___ INPUT ___
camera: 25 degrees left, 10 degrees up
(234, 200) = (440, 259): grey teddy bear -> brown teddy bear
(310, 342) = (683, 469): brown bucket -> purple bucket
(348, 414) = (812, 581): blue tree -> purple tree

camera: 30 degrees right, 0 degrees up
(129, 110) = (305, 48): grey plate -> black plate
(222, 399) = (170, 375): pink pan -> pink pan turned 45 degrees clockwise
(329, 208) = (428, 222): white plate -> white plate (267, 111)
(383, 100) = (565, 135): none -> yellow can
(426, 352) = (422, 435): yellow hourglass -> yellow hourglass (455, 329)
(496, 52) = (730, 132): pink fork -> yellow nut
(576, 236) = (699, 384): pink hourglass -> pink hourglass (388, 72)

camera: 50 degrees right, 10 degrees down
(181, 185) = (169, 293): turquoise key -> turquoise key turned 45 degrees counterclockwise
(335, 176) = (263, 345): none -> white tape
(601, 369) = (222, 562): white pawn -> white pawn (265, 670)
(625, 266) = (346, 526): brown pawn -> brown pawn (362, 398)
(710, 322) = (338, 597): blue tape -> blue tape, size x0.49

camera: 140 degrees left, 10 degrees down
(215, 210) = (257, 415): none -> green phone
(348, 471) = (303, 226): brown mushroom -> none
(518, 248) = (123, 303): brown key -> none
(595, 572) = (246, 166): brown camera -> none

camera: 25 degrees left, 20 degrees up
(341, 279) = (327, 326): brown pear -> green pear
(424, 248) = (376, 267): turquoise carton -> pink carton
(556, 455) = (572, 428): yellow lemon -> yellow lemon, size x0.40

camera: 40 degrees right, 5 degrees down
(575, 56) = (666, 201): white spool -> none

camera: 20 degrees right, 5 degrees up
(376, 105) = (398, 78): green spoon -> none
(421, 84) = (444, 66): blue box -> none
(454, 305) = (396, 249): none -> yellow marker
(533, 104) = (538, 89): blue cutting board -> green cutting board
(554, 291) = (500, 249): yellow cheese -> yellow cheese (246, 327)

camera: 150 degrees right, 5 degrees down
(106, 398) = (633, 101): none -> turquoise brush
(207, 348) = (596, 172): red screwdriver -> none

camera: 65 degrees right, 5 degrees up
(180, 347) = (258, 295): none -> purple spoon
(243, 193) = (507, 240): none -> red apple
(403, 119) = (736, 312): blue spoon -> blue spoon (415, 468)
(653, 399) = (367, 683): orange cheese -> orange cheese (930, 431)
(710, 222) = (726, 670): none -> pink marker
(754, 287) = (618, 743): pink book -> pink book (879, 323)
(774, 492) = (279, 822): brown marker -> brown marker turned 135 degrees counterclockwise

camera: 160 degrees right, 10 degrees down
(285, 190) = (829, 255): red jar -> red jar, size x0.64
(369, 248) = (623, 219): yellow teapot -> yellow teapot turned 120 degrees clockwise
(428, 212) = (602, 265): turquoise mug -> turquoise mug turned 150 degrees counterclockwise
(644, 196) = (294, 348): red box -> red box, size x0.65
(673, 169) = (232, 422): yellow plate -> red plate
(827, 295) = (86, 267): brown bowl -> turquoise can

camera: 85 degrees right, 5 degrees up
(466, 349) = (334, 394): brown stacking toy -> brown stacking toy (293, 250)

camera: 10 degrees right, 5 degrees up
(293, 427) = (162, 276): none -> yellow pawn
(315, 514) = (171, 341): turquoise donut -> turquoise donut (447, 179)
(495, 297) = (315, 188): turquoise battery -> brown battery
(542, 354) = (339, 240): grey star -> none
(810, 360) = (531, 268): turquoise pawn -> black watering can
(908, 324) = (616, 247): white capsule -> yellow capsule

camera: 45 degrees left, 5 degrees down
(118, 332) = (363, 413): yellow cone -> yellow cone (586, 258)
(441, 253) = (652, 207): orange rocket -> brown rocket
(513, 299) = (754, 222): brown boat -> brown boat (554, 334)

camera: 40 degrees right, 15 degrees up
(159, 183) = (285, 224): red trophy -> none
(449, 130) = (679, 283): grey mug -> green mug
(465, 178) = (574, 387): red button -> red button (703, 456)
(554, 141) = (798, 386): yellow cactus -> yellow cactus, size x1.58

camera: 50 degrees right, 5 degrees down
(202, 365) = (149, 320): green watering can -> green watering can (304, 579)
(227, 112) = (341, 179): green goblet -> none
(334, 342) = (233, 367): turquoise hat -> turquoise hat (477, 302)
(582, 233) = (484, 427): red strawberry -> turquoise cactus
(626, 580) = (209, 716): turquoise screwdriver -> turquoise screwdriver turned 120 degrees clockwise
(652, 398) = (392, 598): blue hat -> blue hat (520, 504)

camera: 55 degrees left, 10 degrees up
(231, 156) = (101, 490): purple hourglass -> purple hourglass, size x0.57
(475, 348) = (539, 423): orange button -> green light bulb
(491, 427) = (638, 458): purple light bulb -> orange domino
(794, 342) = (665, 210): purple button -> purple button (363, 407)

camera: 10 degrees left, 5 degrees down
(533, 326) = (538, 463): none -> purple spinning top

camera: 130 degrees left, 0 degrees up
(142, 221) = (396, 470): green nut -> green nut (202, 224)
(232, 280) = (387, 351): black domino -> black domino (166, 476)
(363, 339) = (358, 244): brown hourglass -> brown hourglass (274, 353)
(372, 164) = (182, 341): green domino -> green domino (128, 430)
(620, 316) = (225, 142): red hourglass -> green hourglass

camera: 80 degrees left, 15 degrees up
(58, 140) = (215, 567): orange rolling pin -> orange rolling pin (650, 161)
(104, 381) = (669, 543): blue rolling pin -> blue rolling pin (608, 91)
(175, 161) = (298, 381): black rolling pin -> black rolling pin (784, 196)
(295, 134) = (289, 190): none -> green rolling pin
___
Lines that include the word "grey" are to be extracted from the data above.

(234, 200) = (440, 259): grey teddy bear -> brown teddy bear
(129, 110) = (305, 48): grey plate -> black plate
(542, 354) = (339, 240): grey star -> none
(449, 130) = (679, 283): grey mug -> green mug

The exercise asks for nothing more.